▶ **GIVEN ENTRIES**:
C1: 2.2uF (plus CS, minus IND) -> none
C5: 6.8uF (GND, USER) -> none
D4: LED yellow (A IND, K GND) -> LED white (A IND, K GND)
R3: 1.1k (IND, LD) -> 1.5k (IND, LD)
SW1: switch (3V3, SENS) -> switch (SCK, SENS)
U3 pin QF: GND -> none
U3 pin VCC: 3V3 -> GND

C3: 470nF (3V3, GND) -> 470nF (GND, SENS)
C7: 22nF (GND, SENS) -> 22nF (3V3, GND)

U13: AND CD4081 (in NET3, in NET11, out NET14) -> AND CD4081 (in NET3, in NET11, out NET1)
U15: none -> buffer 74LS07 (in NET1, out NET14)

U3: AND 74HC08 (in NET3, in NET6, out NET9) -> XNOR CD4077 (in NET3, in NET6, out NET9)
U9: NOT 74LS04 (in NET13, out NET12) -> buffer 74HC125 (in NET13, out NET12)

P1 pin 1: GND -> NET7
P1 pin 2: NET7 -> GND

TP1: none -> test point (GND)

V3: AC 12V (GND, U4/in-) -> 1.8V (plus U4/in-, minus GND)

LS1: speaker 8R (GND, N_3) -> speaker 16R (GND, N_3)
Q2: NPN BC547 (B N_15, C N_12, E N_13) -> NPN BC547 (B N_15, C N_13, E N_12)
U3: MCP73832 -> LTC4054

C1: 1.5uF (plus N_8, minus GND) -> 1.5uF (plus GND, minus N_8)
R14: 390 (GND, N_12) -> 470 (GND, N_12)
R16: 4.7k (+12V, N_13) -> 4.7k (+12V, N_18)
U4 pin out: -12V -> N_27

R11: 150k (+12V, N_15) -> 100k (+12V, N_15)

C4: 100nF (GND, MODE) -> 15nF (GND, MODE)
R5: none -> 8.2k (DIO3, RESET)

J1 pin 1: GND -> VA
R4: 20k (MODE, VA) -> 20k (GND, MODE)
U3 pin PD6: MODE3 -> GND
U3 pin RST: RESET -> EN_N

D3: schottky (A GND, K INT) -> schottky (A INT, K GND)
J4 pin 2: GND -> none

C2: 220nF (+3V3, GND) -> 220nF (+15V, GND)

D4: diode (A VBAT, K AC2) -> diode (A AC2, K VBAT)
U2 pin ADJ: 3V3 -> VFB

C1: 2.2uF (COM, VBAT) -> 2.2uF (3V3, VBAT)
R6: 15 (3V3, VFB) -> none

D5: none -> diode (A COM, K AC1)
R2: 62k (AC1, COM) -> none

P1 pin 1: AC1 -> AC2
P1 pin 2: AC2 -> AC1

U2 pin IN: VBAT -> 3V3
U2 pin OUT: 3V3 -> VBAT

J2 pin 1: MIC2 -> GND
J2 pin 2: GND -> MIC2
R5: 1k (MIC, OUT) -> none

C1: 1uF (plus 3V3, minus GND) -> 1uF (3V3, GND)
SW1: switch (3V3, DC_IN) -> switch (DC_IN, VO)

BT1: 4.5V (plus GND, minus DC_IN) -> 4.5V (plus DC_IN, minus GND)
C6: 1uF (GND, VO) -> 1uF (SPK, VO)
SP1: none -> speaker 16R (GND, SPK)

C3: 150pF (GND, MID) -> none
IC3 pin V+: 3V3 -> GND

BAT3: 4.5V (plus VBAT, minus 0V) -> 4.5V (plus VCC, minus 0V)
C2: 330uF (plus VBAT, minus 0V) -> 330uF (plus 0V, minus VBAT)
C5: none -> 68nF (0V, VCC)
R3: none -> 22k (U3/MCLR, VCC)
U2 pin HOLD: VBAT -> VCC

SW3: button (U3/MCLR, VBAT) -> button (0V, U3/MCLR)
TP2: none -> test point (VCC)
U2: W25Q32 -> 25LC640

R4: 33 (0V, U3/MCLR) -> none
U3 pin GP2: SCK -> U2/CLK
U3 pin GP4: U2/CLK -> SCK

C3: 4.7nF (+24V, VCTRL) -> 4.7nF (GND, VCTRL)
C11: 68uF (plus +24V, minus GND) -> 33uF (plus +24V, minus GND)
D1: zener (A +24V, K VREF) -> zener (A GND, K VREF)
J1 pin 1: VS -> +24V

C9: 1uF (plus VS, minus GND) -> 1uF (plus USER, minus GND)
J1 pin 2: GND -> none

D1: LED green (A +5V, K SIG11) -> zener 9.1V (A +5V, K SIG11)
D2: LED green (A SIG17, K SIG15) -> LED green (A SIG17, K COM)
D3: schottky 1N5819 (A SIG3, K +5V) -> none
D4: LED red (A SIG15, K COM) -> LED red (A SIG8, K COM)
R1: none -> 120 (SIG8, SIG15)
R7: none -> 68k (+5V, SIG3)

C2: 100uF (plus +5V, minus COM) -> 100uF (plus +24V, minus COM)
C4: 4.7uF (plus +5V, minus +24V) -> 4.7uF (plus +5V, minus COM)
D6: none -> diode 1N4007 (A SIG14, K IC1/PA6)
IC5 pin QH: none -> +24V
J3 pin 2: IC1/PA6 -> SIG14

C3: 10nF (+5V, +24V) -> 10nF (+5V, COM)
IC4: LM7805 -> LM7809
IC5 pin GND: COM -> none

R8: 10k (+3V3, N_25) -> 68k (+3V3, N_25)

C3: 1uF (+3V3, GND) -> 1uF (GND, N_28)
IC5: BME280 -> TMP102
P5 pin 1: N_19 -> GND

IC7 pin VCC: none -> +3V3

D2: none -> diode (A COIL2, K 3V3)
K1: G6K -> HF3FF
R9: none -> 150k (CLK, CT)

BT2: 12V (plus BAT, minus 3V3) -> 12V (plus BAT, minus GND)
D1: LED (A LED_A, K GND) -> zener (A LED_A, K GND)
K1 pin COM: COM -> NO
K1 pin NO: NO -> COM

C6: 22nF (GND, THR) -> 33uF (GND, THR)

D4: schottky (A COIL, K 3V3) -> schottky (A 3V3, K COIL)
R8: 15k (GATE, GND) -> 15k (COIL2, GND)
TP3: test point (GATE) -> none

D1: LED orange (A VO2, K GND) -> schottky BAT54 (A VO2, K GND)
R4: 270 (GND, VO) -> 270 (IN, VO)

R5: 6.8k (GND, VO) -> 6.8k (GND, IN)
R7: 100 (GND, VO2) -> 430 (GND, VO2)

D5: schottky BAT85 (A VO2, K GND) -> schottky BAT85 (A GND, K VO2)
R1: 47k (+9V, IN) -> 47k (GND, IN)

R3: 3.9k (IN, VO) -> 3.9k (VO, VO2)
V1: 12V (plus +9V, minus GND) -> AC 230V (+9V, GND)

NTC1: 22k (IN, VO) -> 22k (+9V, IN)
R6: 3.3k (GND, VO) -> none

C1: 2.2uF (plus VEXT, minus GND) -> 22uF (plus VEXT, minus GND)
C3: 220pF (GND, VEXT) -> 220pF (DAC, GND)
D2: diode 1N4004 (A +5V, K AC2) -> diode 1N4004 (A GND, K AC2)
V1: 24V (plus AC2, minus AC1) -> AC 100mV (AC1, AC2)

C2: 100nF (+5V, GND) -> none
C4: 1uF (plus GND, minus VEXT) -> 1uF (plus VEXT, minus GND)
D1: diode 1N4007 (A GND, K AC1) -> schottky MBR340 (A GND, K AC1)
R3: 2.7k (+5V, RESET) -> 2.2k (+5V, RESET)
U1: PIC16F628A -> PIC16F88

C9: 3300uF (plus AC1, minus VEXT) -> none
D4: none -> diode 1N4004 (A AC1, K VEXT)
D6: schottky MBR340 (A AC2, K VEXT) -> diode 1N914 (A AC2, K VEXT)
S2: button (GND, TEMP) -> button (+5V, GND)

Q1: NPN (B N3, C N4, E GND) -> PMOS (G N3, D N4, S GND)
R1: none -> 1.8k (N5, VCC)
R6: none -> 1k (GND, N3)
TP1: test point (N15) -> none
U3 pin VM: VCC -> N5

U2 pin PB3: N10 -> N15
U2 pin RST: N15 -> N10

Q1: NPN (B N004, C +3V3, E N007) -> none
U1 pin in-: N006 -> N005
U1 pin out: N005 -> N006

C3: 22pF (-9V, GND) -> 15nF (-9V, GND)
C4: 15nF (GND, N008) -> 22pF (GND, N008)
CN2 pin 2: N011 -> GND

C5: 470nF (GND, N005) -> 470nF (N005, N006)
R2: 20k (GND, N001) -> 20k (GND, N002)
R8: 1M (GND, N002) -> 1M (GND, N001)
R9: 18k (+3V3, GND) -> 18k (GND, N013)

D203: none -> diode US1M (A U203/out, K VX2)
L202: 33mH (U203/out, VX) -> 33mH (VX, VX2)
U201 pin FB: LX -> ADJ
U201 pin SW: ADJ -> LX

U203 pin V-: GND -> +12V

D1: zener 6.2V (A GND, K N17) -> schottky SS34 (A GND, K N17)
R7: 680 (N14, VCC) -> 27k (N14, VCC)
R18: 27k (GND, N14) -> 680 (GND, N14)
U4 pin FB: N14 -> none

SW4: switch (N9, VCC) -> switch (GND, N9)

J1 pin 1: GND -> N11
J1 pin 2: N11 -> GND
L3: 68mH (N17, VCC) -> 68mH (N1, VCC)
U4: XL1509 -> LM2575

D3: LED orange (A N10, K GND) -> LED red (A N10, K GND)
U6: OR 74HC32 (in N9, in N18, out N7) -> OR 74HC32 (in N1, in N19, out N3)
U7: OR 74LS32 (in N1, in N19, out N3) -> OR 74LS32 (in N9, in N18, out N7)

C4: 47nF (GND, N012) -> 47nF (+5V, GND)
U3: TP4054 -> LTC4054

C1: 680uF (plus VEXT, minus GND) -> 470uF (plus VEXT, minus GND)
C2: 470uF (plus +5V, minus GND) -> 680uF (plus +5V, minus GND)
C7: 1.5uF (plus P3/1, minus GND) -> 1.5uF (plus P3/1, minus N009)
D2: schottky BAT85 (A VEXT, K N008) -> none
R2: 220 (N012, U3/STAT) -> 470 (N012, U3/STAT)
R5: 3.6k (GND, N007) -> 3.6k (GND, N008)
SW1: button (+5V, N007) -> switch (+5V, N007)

▶ **WHAT TO WORK ON**:
Using the records above, restate word for word the lines from the one with "U4 pin out: -12V -> N_27" through the one with "J2 pin 2: GND -> MIC2", both included.

▶ **TASK RESULT**:
U4 pin out: -12V -> N_27

R11: 150k (+12V, N_15) -> 100k (+12V, N_15)

C4: 100nF (GND, MODE) -> 15nF (GND, MODE)
R5: none -> 8.2k (DIO3, RESET)

J1 pin 1: GND -> VA
R4: 20k (MODE, VA) -> 20k (GND, MODE)
U3 pin PD6: MODE3 -> GND
U3 pin RST: RESET -> EN_N

D3: schottky (A GND, K INT) -> schottky (A INT, K GND)
J4 pin 2: GND -> none

C2: 220nF (+3V3, GND) -> 220nF (+15V, GND)

D4: diode (A VBAT, K AC2) -> diode (A AC2, K VBAT)
U2 pin ADJ: 3V3 -> VFB

C1: 2.2uF (COM, VBAT) -> 2.2uF (3V3, VBAT)
R6: 15 (3V3, VFB) -> none

D5: none -> diode (A COM, K AC1)
R2: 62k (AC1, COM) -> none

P1 pin 1: AC1 -> AC2
P1 pin 2: AC2 -> AC1

U2 pin IN: VBAT -> 3V3
U2 pin OUT: 3V3 -> VBAT

J2 pin 1: MIC2 -> GND
J2 pin 2: GND -> MIC2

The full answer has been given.